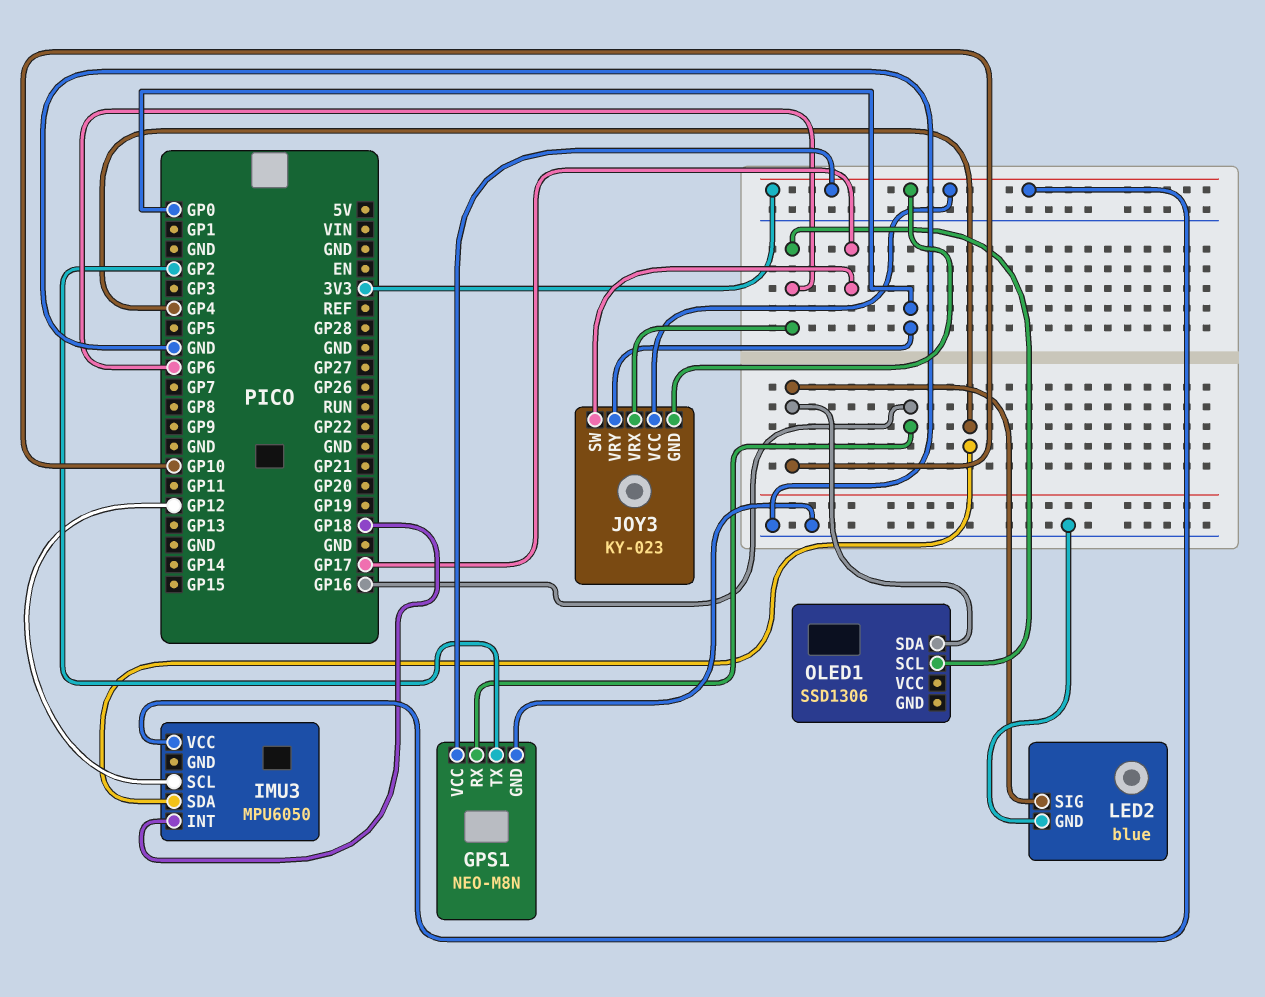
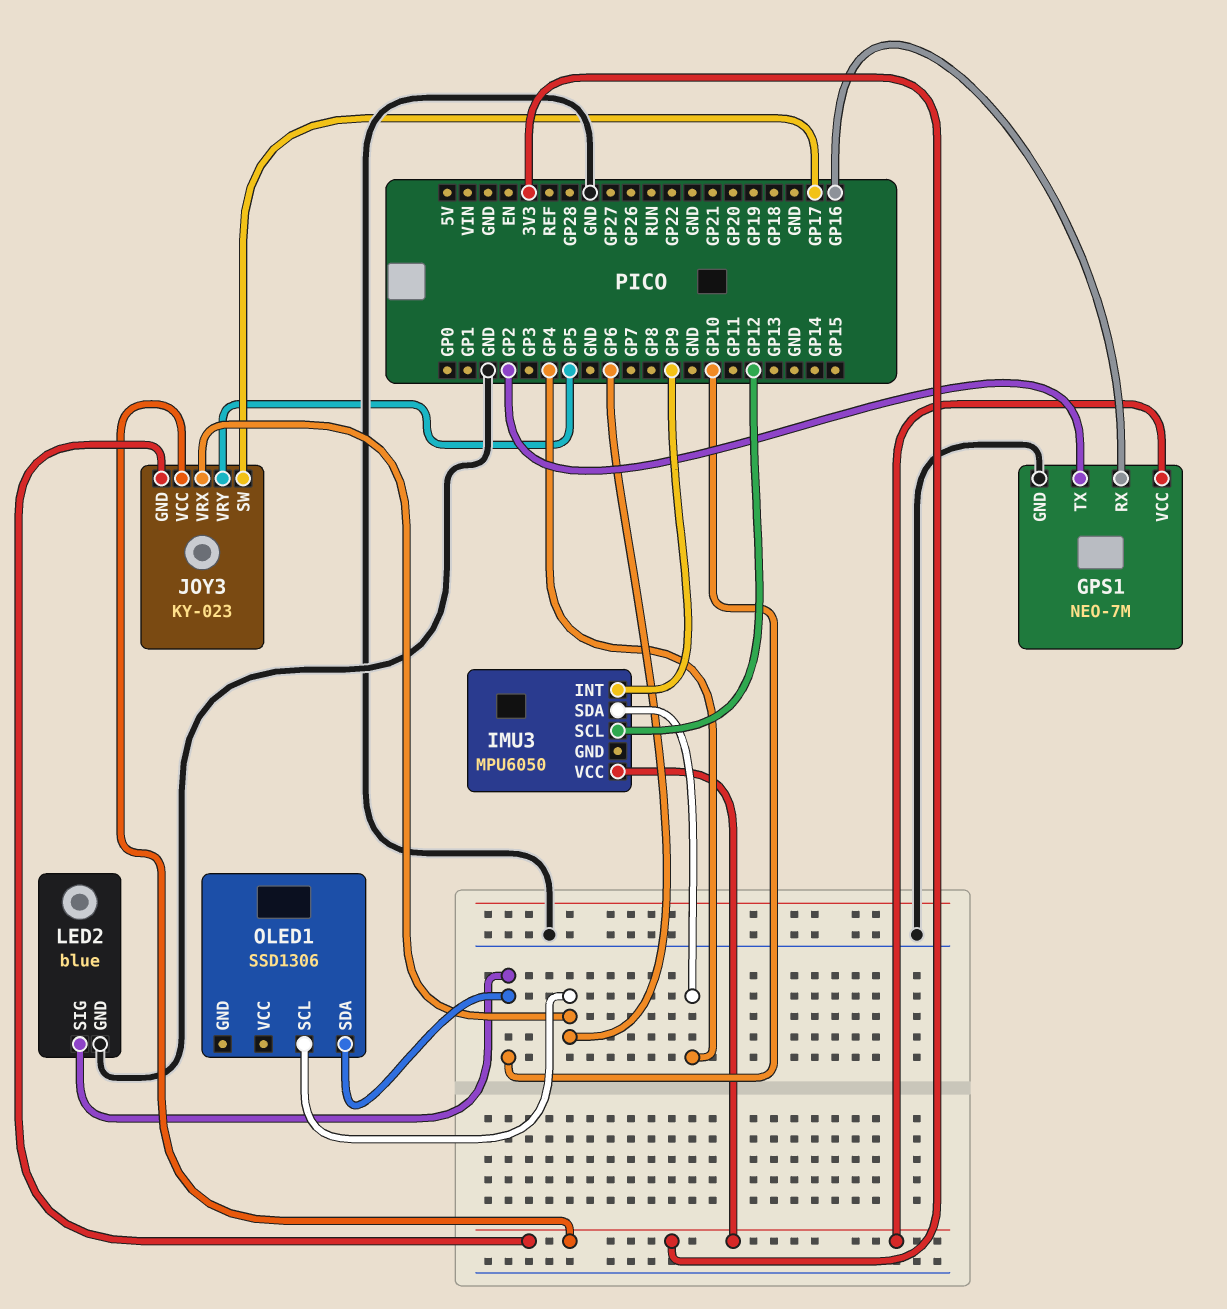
GPS1: NEO-M8N -> NEO-7M
IMU3 pin INT: GP18 -> GP9
JOY3 pin VRY: GP0 -> GP5

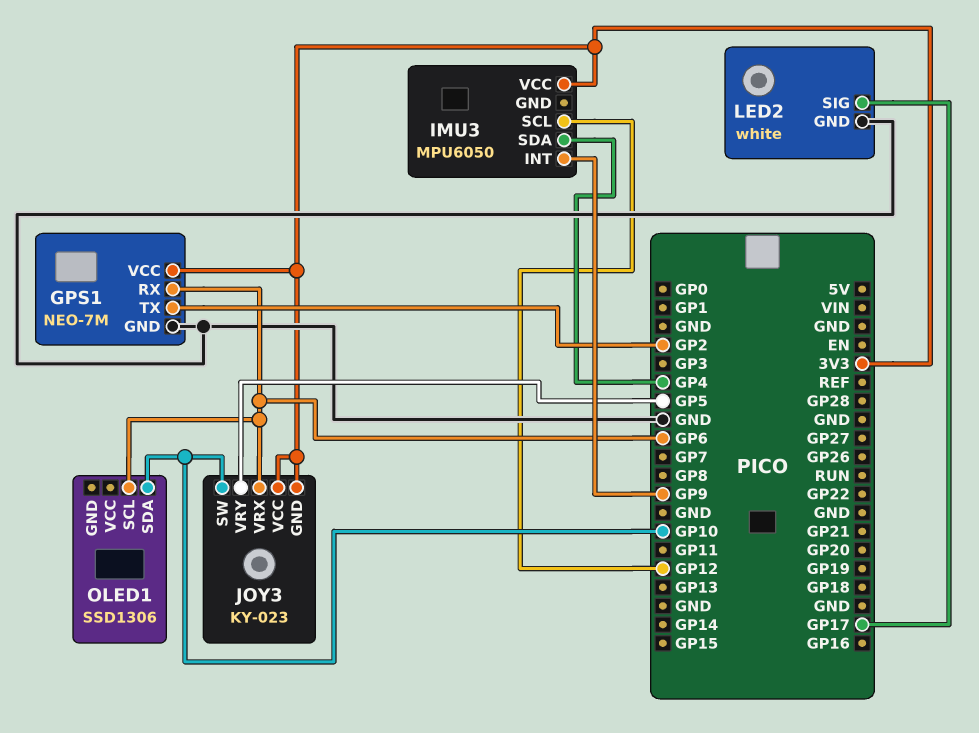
GPS1 pin RX: GP16 -> GP6
JOY3 pin SW: GP17 -> GP10
LED2: blue -> white
LED2 pin SIG: GP10 -> GP17

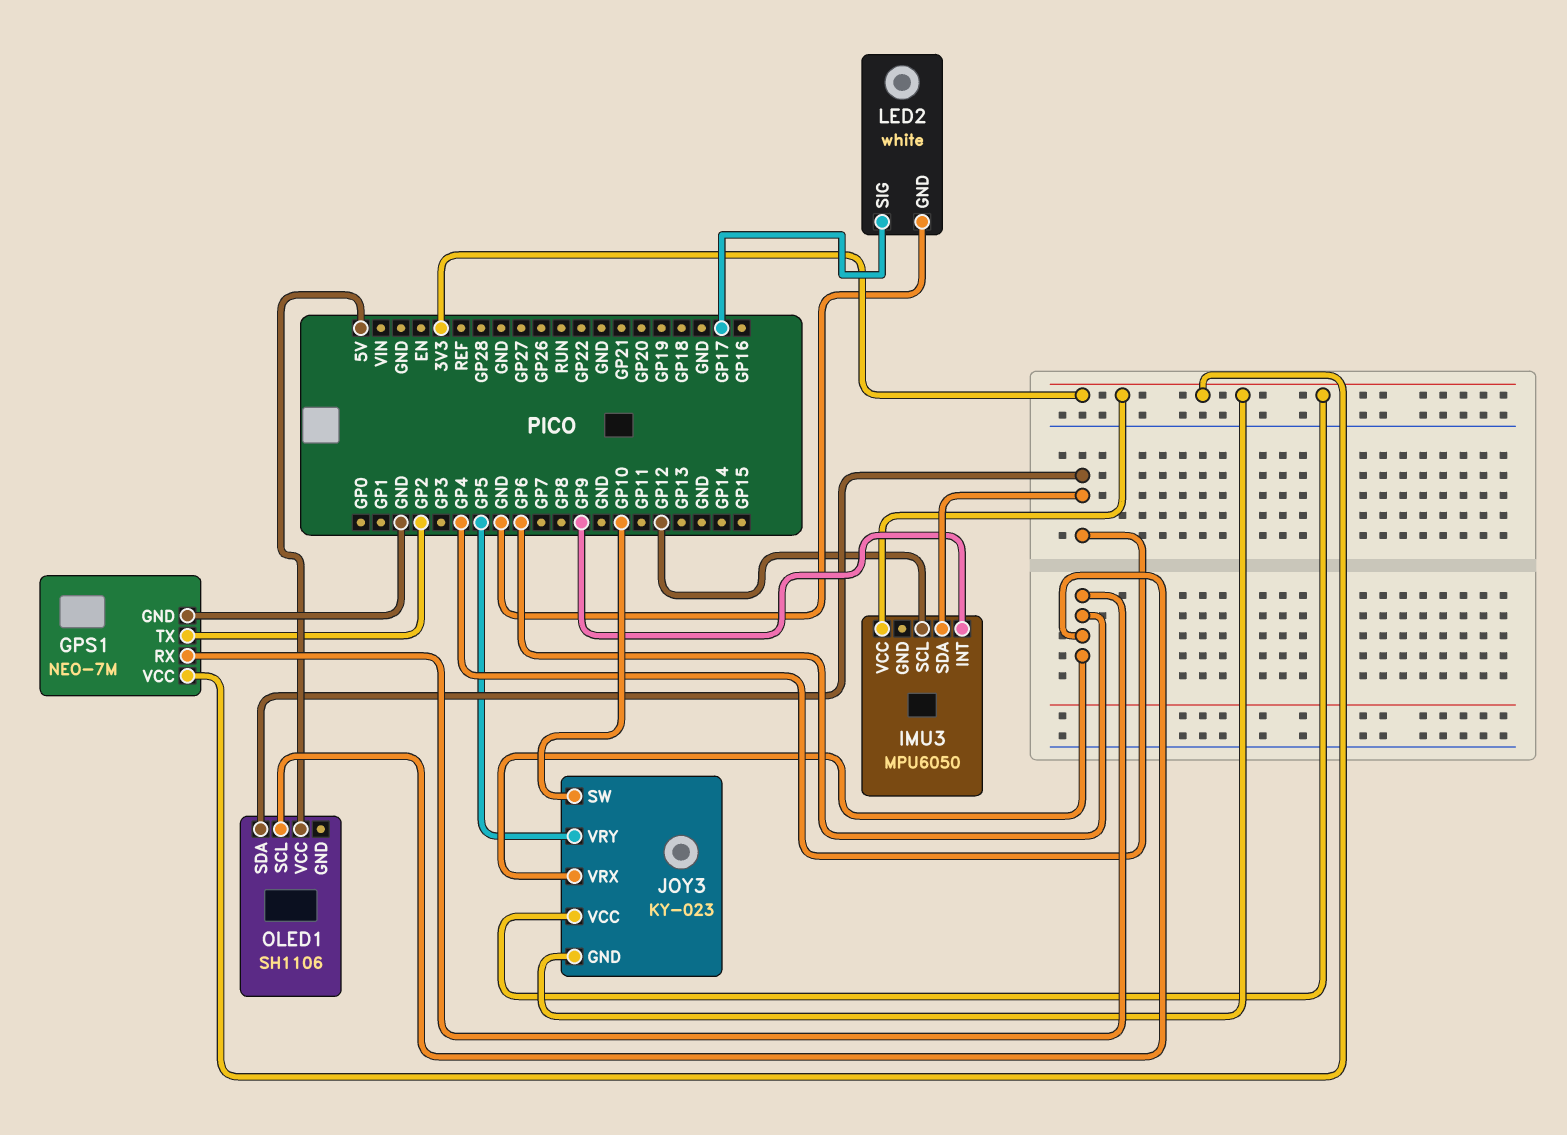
OLED1: SSD1306 -> SH1106
OLED1 pin SDA: GP10 -> GP4
OLED1 pin VCC: none -> 5V

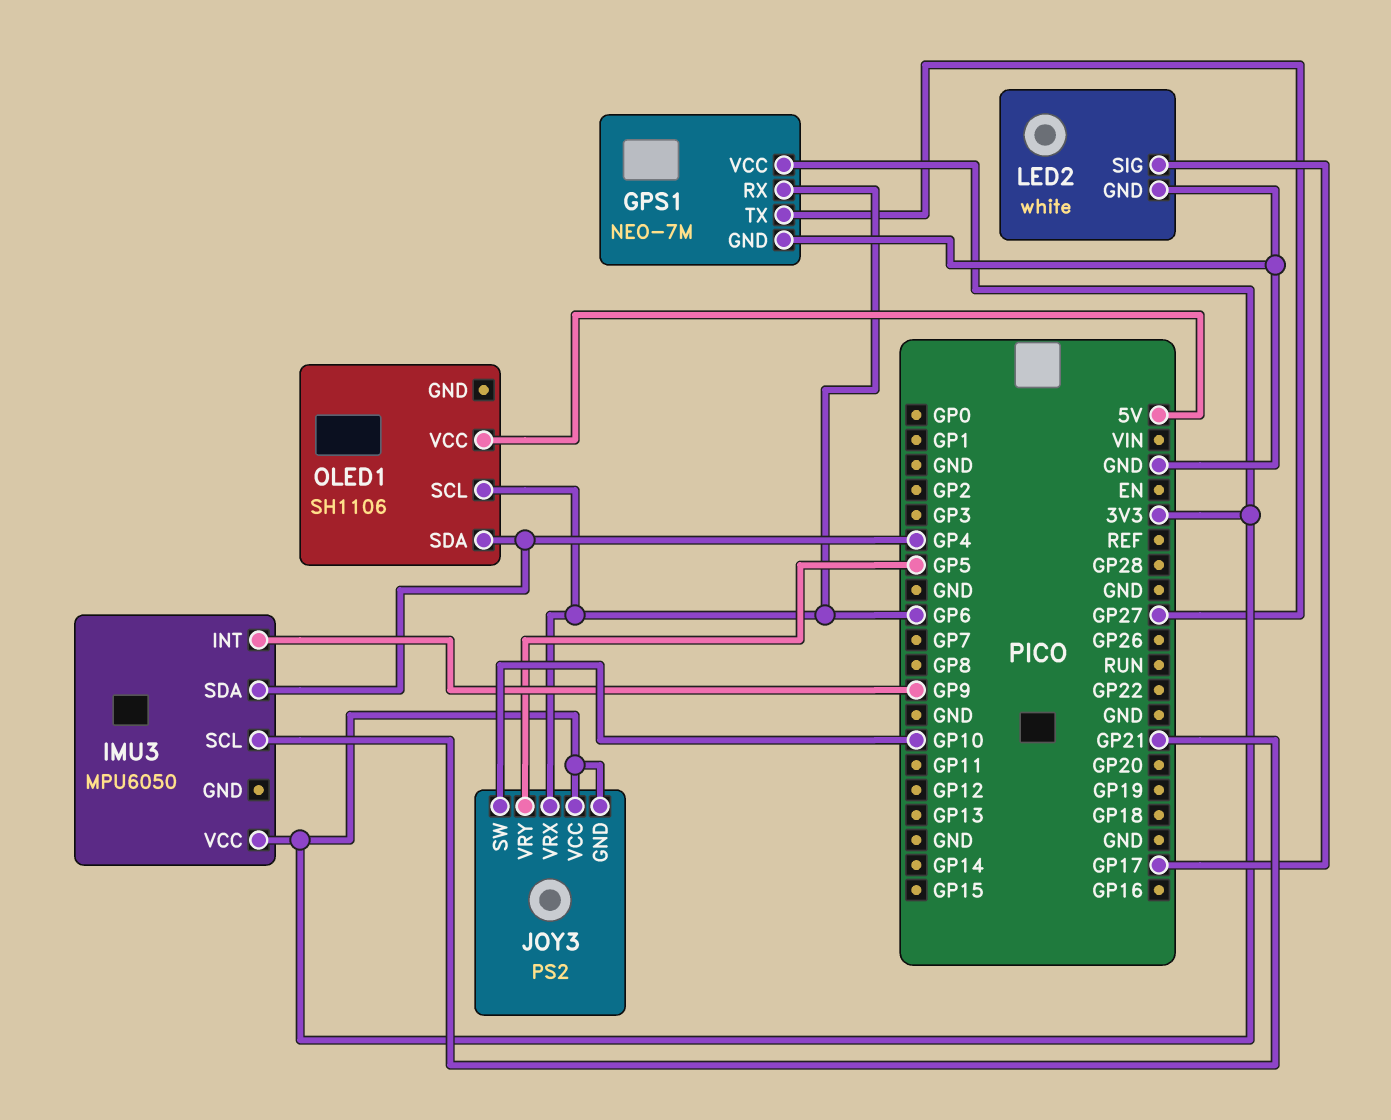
GPS1 pin TX: GP2 -> GP27
IMU3 pin SCL: GP12 -> GP21
JOY3: KY-023 -> PS2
# # # # # # #
**Exercise aim:** Line by line, return the listing above exactly, dropping every picture.

**Output below:**
GPS1: NEO-M8N -> NEO-7M
IMU3 pin INT: GP18 -> GP9
JOY3 pin VRY: GP0 -> GP5

GPS1 pin RX: GP16 -> GP6
JOY3 pin SW: GP17 -> GP10
LED2: blue -> white
LED2 pin SIG: GP10 -> GP17

OLED1: SSD1306 -> SH1106
OLED1 pin SDA: GP10 -> GP4
OLED1 pin VCC: none -> 5V

GPS1 pin TX: GP2 -> GP27
IMU3 pin SCL: GP12 -> GP21
JOY3: KY-023 -> PS2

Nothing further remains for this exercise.